=== Data extract ===

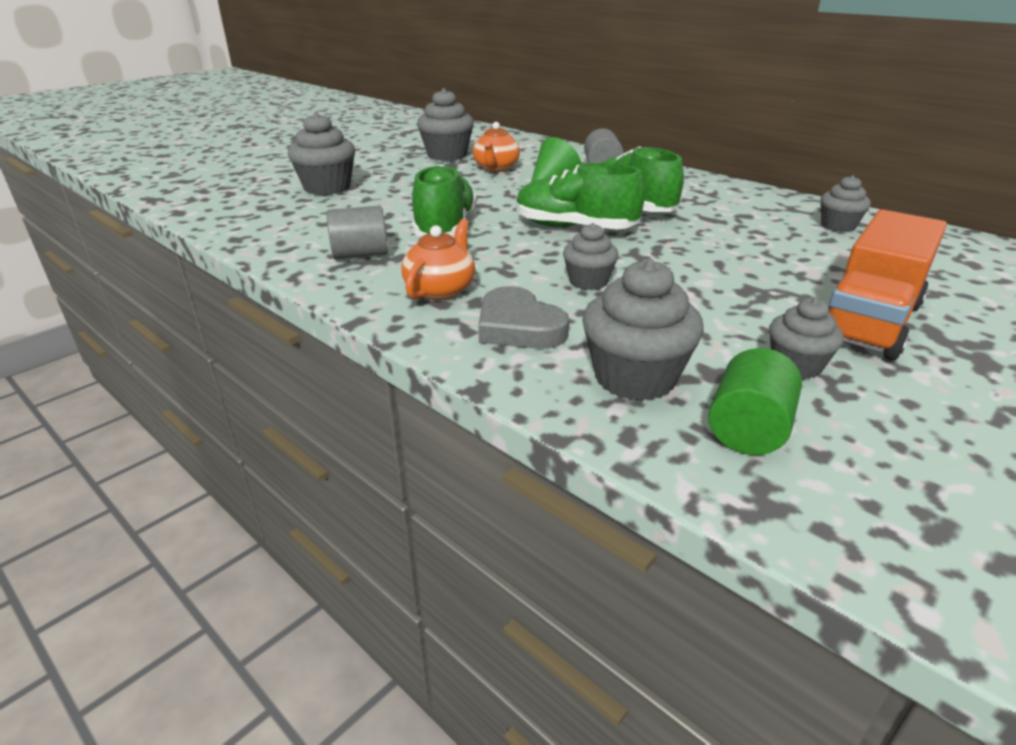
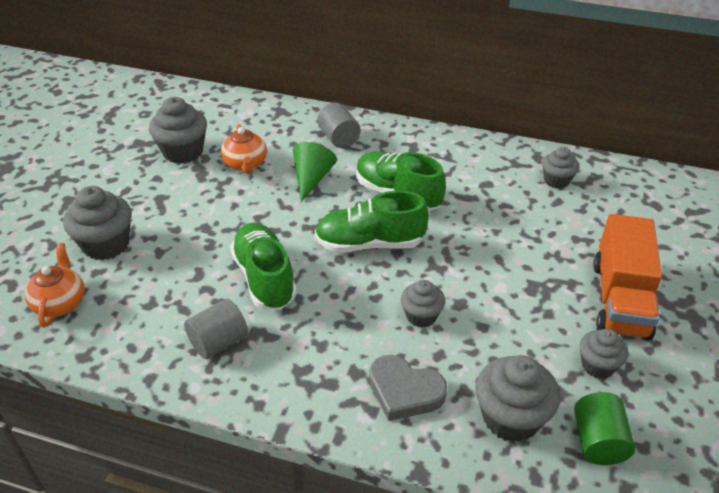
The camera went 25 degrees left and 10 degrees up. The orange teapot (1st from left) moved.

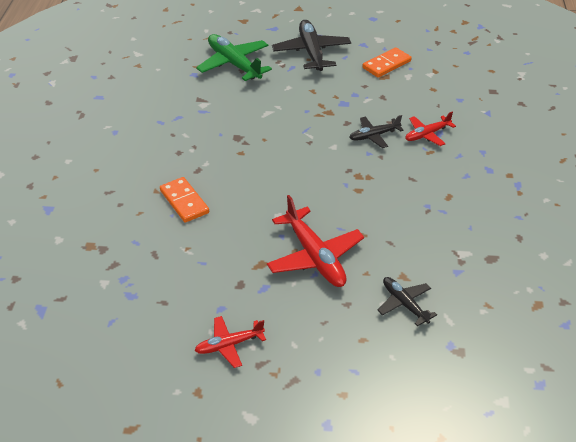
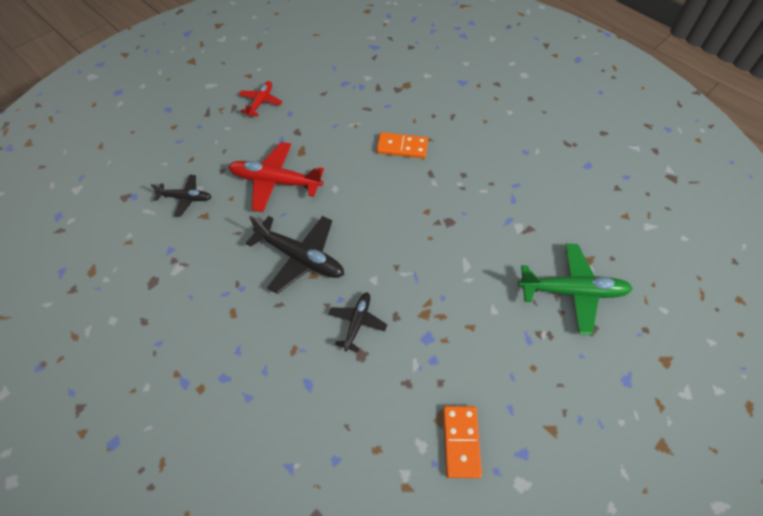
The camera went 130 degrees right and 15 degrees up. The black plane (1st from left in the first image) moved. The red plane (3rd from left) disappeared.

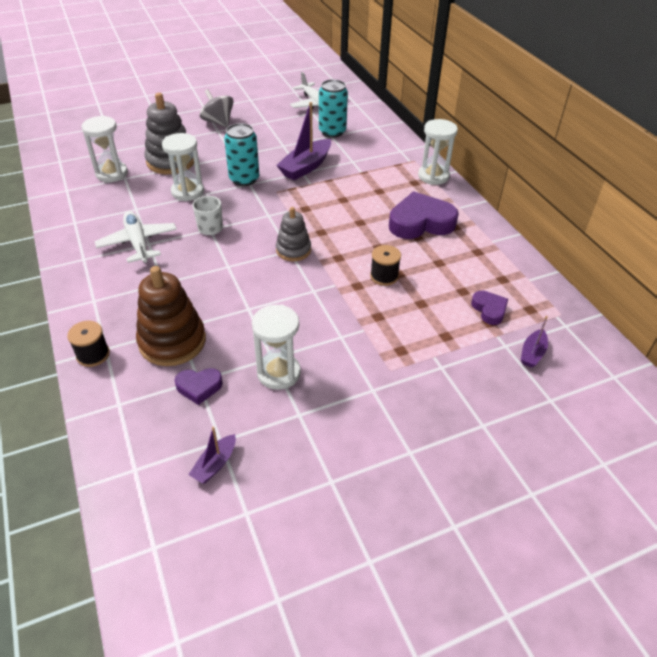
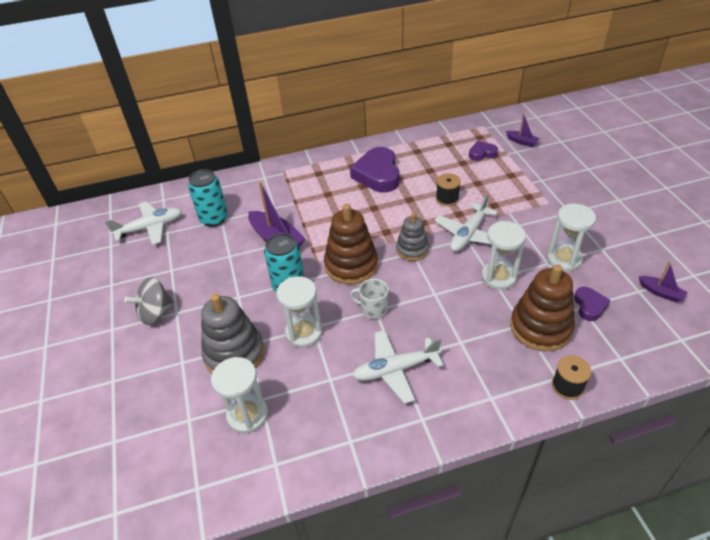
The camera went 80 degrees left and 0 degrees up. The brown stacking toy (1st from left) appeared. The white plane (3rd from left) appeared. The white hourglass (4th from left in the first image) moved.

===

— Description of the task —
An unchanged copy of the data, images excluded, is all that should be given.

— Written response —
The camera went 25 degrees left and 10 degrees up. The orange teapot (1st from left) moved.

The camera went 130 degrees right and 15 degrees up. The black plane (1st from left in the first image) moved. The red plane (3rd from left) disappeared.

The camera went 80 degrees left and 0 degrees up. The brown stacking toy (1st from left) appeared. The white plane (3rd from left) appeared. The white hourglass (4th from left in the first image) moved.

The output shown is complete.